Work order: Omit the images, then repeat the listing exactly.

Raw data:
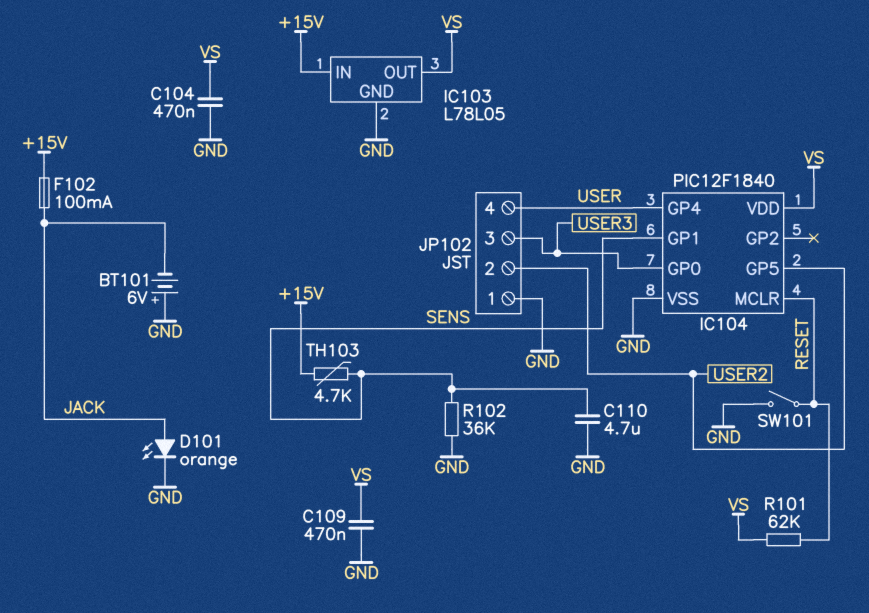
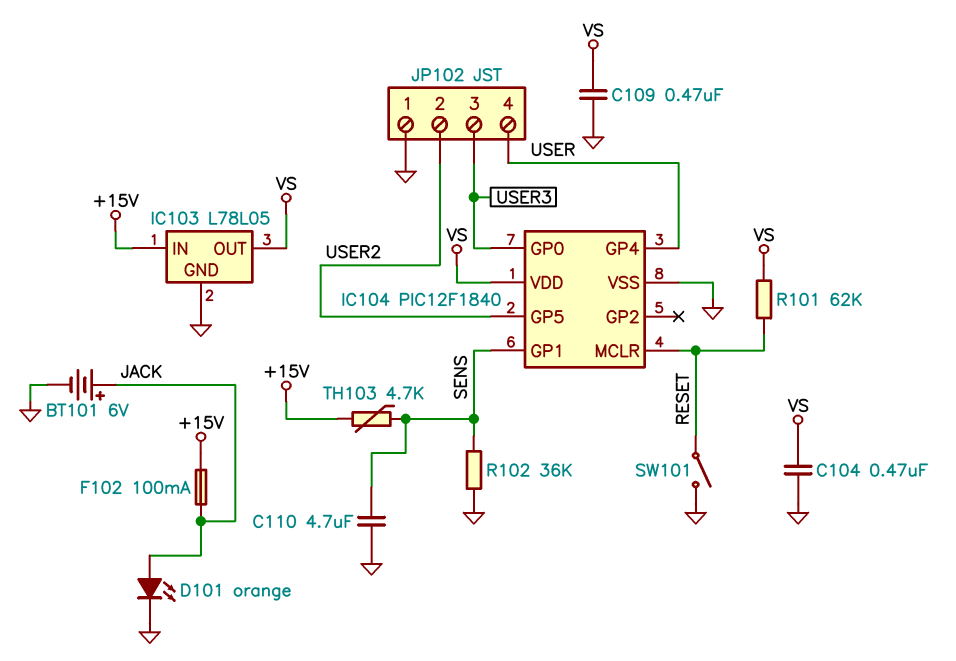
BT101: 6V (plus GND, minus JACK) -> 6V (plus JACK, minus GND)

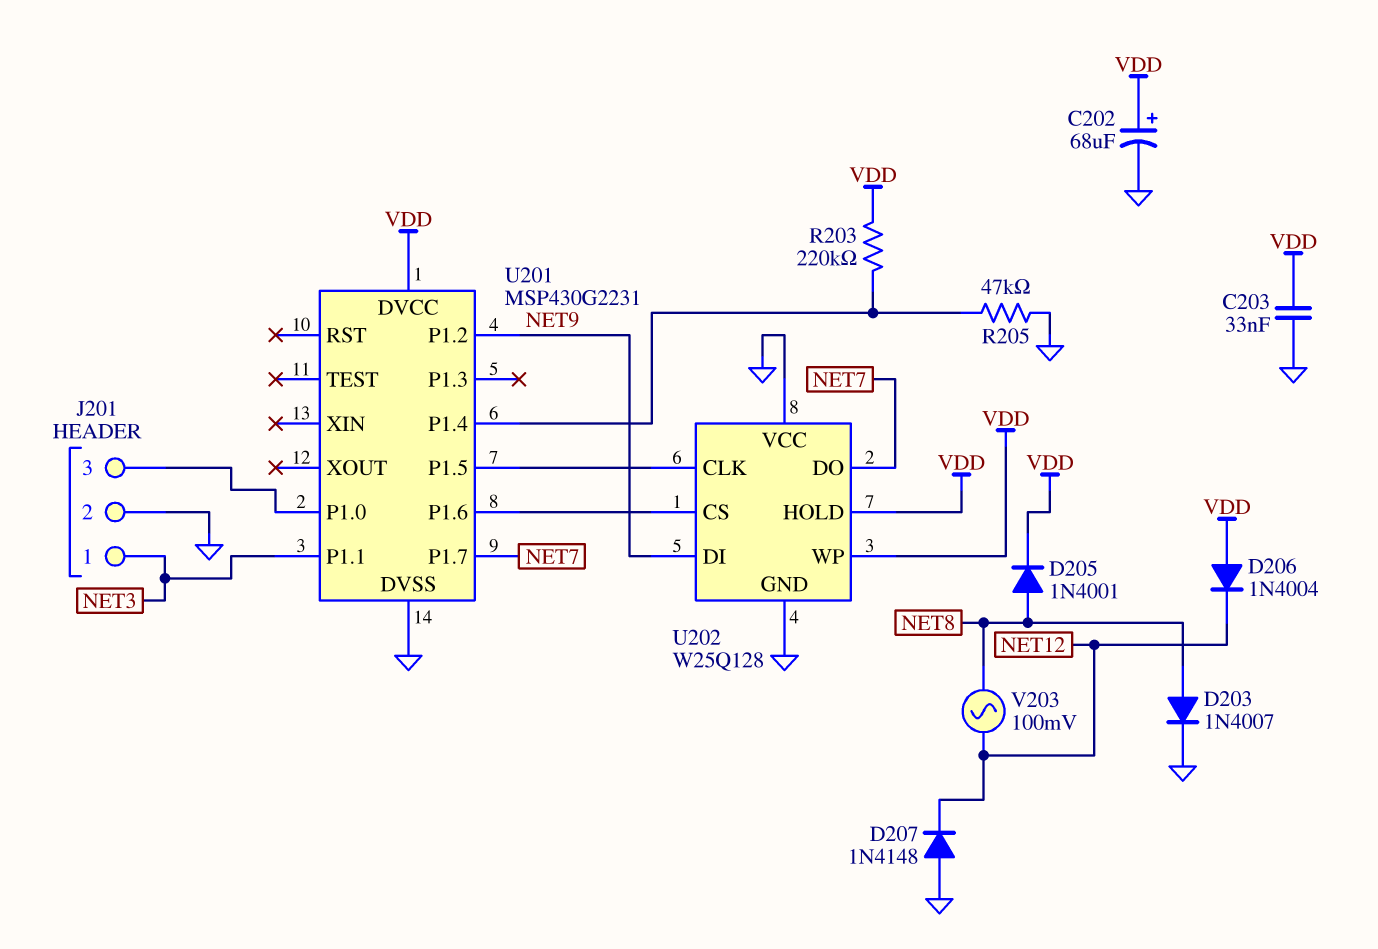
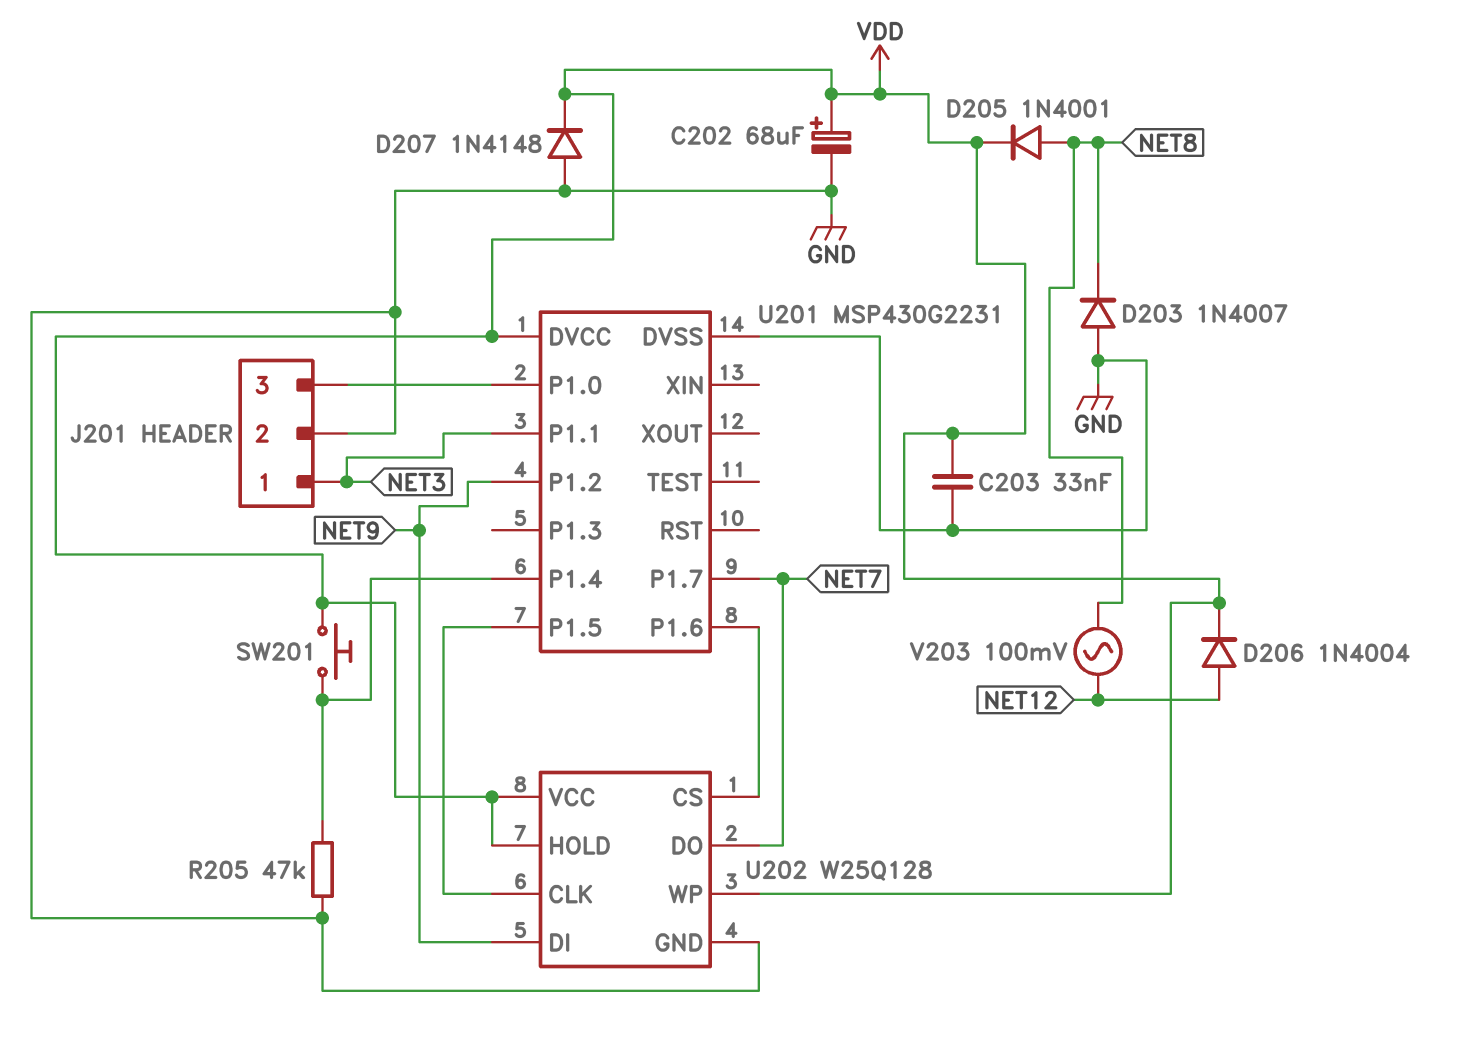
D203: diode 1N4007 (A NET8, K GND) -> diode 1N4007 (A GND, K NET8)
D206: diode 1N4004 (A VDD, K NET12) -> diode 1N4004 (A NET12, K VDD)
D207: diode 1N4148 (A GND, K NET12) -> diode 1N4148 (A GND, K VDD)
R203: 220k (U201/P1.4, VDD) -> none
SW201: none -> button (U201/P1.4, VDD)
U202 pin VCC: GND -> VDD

Your solution:
BT101: 6V (plus GND, minus JACK) -> 6V (plus JACK, minus GND)

D203: diode 1N4007 (A NET8, K GND) -> diode 1N4007 (A GND, K NET8)
D206: diode 1N4004 (A VDD, K NET12) -> diode 1N4004 (A NET12, K VDD)
D207: diode 1N4148 (A GND, K NET12) -> diode 1N4148 (A GND, K VDD)
R203: 220k (U201/P1.4, VDD) -> none
SW201: none -> button (U201/P1.4, VDD)
U202 pin VCC: GND -> VDD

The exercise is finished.